Task instructions:
Please return the listing below exactly, without any of its pictures.

Data excerpt:
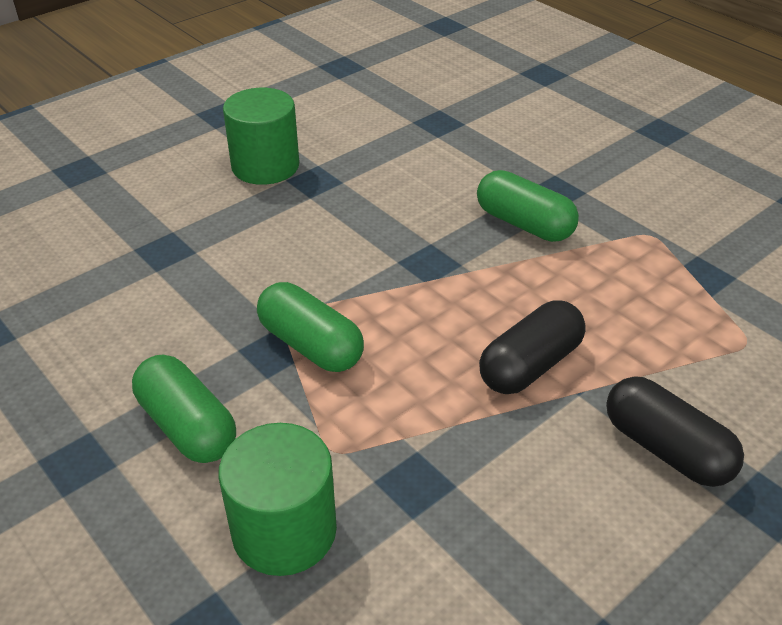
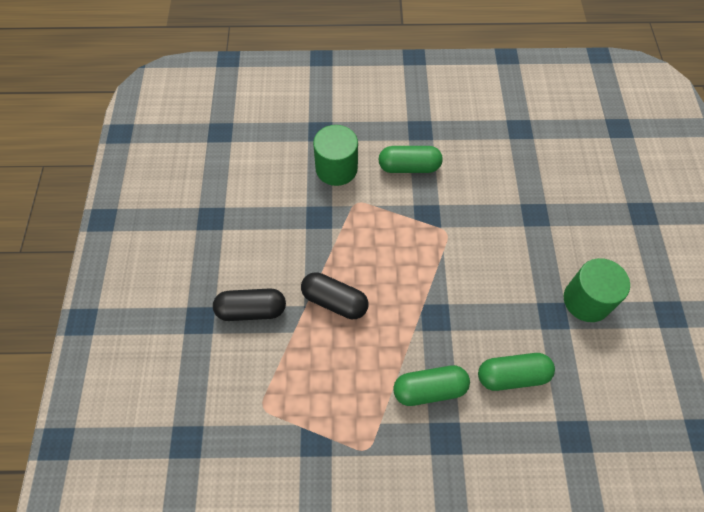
camera: 130 degrees right, 20 degrees up
green capsule [257,282,364,372] -> green capsule moved to [478,353,555,391]
black capsule [479,300,586,394] -> black capsule turned 60 degrees counterclockwise [301,272,369,319]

Response to this exercise:
camera: 130 degrees right, 20 degrees up
green capsule [257,282,364,372] -> green capsule moved to [478,353,555,391]
black capsule [479,300,586,394] -> black capsule turned 60 degrees counterclockwise [301,272,369,319]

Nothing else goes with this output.